(Recorded data)
BEGIN

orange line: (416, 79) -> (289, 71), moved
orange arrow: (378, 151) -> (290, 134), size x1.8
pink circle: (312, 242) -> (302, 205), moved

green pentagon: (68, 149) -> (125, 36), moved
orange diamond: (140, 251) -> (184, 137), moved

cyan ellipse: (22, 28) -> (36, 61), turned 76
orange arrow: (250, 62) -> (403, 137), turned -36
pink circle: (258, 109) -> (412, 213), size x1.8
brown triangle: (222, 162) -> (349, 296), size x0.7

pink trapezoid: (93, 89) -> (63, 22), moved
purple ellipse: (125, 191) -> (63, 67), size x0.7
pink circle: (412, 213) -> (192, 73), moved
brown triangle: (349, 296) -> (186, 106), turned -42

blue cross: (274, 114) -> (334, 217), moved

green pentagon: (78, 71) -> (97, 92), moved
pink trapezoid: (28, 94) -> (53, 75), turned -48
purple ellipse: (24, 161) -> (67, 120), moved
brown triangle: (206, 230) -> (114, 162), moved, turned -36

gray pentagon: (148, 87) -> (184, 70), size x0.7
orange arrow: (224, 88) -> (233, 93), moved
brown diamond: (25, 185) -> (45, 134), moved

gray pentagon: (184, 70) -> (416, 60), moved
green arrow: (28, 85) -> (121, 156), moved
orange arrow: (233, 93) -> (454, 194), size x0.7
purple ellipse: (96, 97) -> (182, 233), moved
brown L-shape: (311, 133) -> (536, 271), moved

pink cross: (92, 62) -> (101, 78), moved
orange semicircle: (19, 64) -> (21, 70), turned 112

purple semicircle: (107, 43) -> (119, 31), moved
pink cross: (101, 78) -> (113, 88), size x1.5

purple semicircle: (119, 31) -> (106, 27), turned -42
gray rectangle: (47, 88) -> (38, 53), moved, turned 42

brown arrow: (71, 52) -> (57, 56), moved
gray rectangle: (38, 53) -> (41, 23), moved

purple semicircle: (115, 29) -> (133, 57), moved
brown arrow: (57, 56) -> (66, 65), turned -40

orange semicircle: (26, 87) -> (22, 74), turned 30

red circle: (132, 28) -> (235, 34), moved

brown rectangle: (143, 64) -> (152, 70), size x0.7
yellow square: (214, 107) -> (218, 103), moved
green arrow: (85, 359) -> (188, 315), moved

END

→ Goal of the exercise
After the last line, print all the entries once again, unchanged.

→ Written solution
orange line: (416, 79) -> (289, 71), moved
orange arrow: (378, 151) -> (290, 134), size x1.8
pink circle: (312, 242) -> (302, 205), moved

green pentagon: (68, 149) -> (125, 36), moved
orange diamond: (140, 251) -> (184, 137), moved

cyan ellipse: (22, 28) -> (36, 61), turned 76
orange arrow: (250, 62) -> (403, 137), turned -36
pink circle: (258, 109) -> (412, 213), size x1.8
brown triangle: (222, 162) -> (349, 296), size x0.7

pink trapezoid: (93, 89) -> (63, 22), moved
purple ellipse: (125, 191) -> (63, 67), size x0.7
pink circle: (412, 213) -> (192, 73), moved
brown triangle: (349, 296) -> (186, 106), turned -42

blue cross: (274, 114) -> (334, 217), moved

green pentagon: (78, 71) -> (97, 92), moved
pink trapezoid: (28, 94) -> (53, 75), turned -48
purple ellipse: (24, 161) -> (67, 120), moved
brown triangle: (206, 230) -> (114, 162), moved, turned -36

gray pentagon: (148, 87) -> (184, 70), size x0.7
orange arrow: (224, 88) -> (233, 93), moved
brown diamond: (25, 185) -> (45, 134), moved

gray pentagon: (184, 70) -> (416, 60), moved
green arrow: (28, 85) -> (121, 156), moved
orange arrow: (233, 93) -> (454, 194), size x0.7
purple ellipse: (96, 97) -> (182, 233), moved
brown L-shape: (311, 133) -> (536, 271), moved

pink cross: (92, 62) -> (101, 78), moved
orange semicircle: (19, 64) -> (21, 70), turned 112

purple semicircle: (107, 43) -> (119, 31), moved
pink cross: (101, 78) -> (113, 88), size x1.5

purple semicircle: (119, 31) -> (106, 27), turned -42
gray rectangle: (47, 88) -> (38, 53), moved, turned 42

brown arrow: (71, 52) -> (57, 56), moved
gray rectangle: (38, 53) -> (41, 23), moved

purple semicircle: (115, 29) -> (133, 57), moved
brown arrow: (57, 56) -> (66, 65), turned -40

orange semicircle: (26, 87) -> (22, 74), turned 30

red circle: (132, 28) -> (235, 34), moved

brown rectangle: (143, 64) -> (152, 70), size x0.7
yellow square: (214, 107) -> (218, 103), moved
green arrow: (85, 359) -> (188, 315), moved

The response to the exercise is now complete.